== Segment start ==
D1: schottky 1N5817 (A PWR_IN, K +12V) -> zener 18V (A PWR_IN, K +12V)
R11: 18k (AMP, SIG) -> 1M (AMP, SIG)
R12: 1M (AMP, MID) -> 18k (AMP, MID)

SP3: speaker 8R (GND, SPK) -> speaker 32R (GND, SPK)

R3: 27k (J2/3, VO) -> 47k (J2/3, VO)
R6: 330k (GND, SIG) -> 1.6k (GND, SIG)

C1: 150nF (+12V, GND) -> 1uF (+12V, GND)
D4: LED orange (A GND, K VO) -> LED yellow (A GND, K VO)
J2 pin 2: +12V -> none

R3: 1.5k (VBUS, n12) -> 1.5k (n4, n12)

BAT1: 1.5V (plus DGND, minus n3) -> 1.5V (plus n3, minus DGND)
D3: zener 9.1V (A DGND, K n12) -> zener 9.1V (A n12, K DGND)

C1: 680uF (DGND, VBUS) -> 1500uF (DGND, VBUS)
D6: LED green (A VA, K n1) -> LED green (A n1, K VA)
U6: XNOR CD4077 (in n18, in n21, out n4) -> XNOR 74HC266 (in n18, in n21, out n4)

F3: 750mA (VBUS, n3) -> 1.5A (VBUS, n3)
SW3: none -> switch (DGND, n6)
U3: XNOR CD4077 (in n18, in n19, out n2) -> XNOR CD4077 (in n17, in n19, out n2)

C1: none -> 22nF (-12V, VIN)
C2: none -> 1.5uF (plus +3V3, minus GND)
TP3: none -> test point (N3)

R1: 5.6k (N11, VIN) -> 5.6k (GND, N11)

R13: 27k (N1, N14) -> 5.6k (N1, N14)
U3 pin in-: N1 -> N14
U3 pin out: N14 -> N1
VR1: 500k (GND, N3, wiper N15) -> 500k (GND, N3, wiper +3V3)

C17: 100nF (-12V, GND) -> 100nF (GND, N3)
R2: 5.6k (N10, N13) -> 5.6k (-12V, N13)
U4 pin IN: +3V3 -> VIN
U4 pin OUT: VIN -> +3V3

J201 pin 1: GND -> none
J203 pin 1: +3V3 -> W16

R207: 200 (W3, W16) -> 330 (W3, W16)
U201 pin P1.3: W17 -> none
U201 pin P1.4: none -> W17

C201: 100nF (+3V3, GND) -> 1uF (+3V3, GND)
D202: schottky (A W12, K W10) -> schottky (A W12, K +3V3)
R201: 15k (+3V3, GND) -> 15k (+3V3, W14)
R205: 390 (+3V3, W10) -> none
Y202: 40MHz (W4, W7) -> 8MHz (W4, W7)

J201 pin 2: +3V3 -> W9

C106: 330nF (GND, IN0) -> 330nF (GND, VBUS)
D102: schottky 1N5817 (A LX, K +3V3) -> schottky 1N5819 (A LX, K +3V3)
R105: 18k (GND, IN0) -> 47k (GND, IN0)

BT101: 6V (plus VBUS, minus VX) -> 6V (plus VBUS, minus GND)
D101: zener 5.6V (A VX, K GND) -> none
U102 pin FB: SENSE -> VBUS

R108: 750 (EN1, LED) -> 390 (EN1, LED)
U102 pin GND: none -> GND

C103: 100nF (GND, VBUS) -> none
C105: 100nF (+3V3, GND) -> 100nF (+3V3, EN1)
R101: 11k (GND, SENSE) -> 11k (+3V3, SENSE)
== Segment end ==
The material above needs to be reproduced exactly as written.

# Task response
D1: schottky 1N5817 (A PWR_IN, K +12V) -> zener 18V (A PWR_IN, K +12V)
R11: 18k (AMP, SIG) -> 1M (AMP, SIG)
R12: 1M (AMP, MID) -> 18k (AMP, MID)

SP3: speaker 8R (GND, SPK) -> speaker 32R (GND, SPK)

R3: 27k (J2/3, VO) -> 47k (J2/3, VO)
R6: 330k (GND, SIG) -> 1.6k (GND, SIG)

C1: 150nF (+12V, GND) -> 1uF (+12V, GND)
D4: LED orange (A GND, K VO) -> LED yellow (A GND, K VO)
J2 pin 2: +12V -> none

R3: 1.5k (VBUS, n12) -> 1.5k (n4, n12)

BAT1: 1.5V (plus DGND, minus n3) -> 1.5V (plus n3, minus DGND)
D3: zener 9.1V (A DGND, K n12) -> zener 9.1V (A n12, K DGND)

C1: 680uF (DGND, VBUS) -> 1500uF (DGND, VBUS)
D6: LED green (A VA, K n1) -> LED green (A n1, K VA)
U6: XNOR CD4077 (in n18, in n21, out n4) -> XNOR 74HC266 (in n18, in n21, out n4)

F3: 750mA (VBUS, n3) -> 1.5A (VBUS, n3)
SW3: none -> switch (DGND, n6)
U3: XNOR CD4077 (in n18, in n19, out n2) -> XNOR CD4077 (in n17, in n19, out n2)

C1: none -> 22nF (-12V, VIN)
C2: none -> 1.5uF (plus +3V3, minus GND)
TP3: none -> test point (N3)

R1: 5.6k (N11, VIN) -> 5.6k (GND, N11)

R13: 27k (N1, N14) -> 5.6k (N1, N14)
U3 pin in-: N1 -> N14
U3 pin out: N14 -> N1
VR1: 500k (GND, N3, wiper N15) -> 500k (GND, N3, wiper +3V3)

C17: 100nF (-12V, GND) -> 100nF (GND, N3)
R2: 5.6k (N10, N13) -> 5.6k (-12V, N13)
U4 pin IN: +3V3 -> VIN
U4 pin OUT: VIN -> +3V3

J201 pin 1: GND -> none
J203 pin 1: +3V3 -> W16

R207: 200 (W3, W16) -> 330 (W3, W16)
U201 pin P1.3: W17 -> none
U201 pin P1.4: none -> W17

C201: 100nF (+3V3, GND) -> 1uF (+3V3, GND)
D202: schottky (A W12, K W10) -> schottky (A W12, K +3V3)
R201: 15k (+3V3, GND) -> 15k (+3V3, W14)
R205: 390 (+3V3, W10) -> none
Y202: 40MHz (W4, W7) -> 8MHz (W4, W7)

J201 pin 2: +3V3 -> W9

C106: 330nF (GND, IN0) -> 330nF (GND, VBUS)
D102: schottky 1N5817 (A LX, K +3V3) -> schottky 1N5819 (A LX, K +3V3)
R105: 18k (GND, IN0) -> 47k (GND, IN0)

BT101: 6V (plus VBUS, minus VX) -> 6V (plus VBUS, minus GND)
D101: zener 5.6V (A VX, K GND) -> none
U102 pin FB: SENSE -> VBUS

R108: 750 (EN1, LED) -> 390 (EN1, LED)
U102 pin GND: none -> GND

C103: 100nF (GND, VBUS) -> none
C105: 100nF (+3V3, GND) -> 100nF (+3V3, EN1)
R101: 11k (GND, SENSE) -> 11k (+3V3, SENSE)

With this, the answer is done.